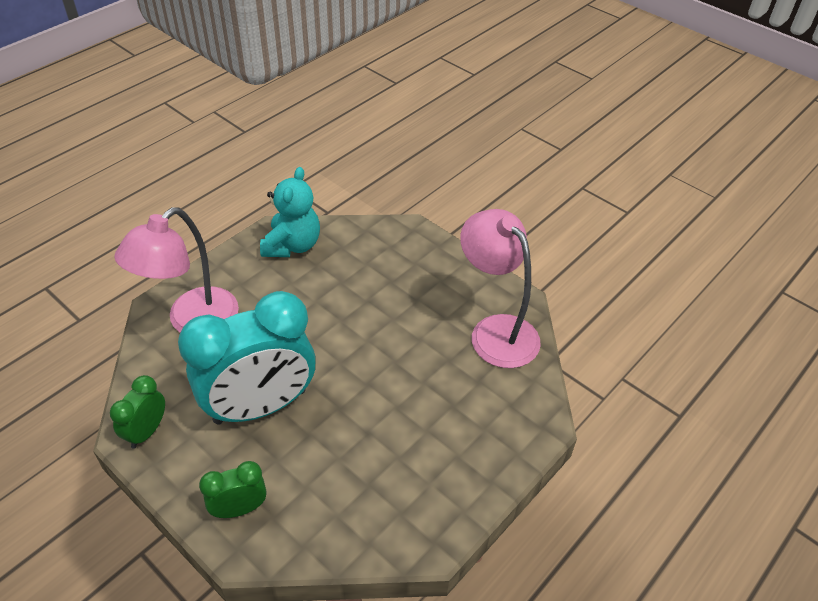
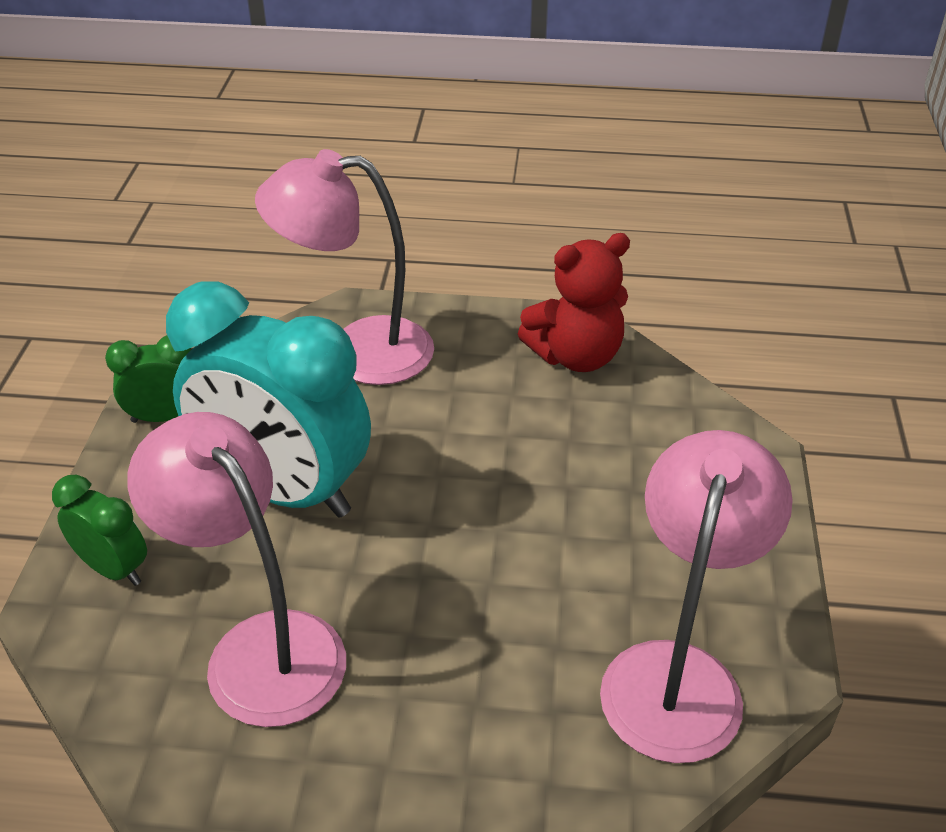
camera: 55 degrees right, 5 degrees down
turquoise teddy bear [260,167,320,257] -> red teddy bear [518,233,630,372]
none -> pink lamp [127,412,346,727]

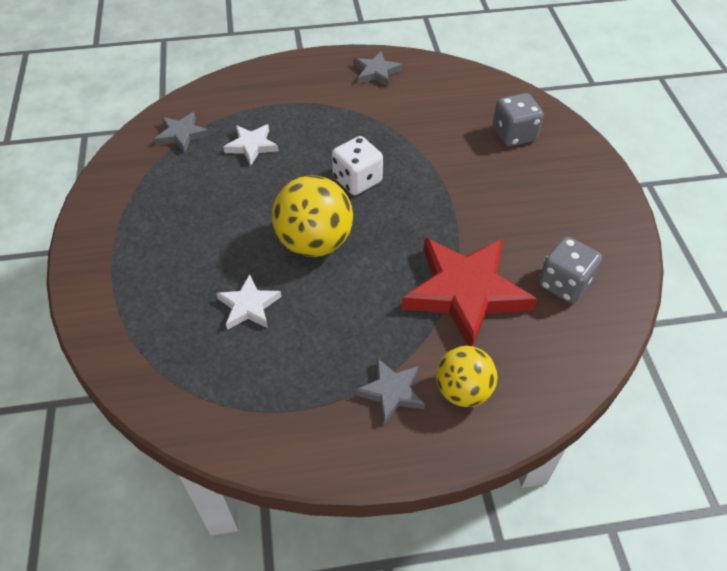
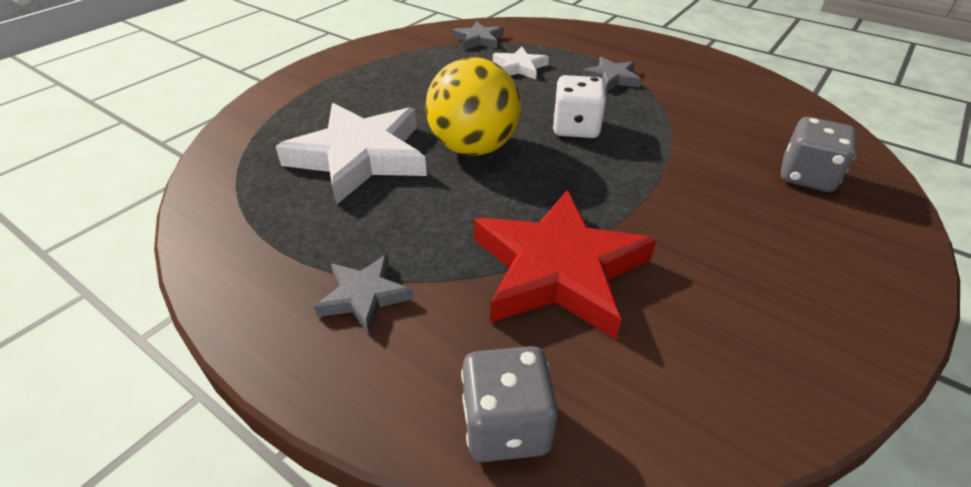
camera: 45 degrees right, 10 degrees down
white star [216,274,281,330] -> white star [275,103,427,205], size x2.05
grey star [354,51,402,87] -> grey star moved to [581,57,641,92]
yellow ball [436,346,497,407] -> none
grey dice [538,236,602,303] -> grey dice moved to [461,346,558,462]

────────────────

*Task to complete*: Your copy of the entries above must be exact and must not include pictures.

*Result of this task*:
camera: 55 degrees right, 5 degrees down
turquoise teddy bear [260,167,320,257] -> red teddy bear [518,233,630,372]
none -> pink lamp [127,412,346,727]

camera: 45 degrees right, 10 degrees down
white star [216,274,281,330] -> white star [275,103,427,205], size x2.05
grey star [354,51,402,87] -> grey star moved to [581,57,641,92]
yellow ball [436,346,497,407] -> none
grey dice [538,236,602,303] -> grey dice moved to [461,346,558,462]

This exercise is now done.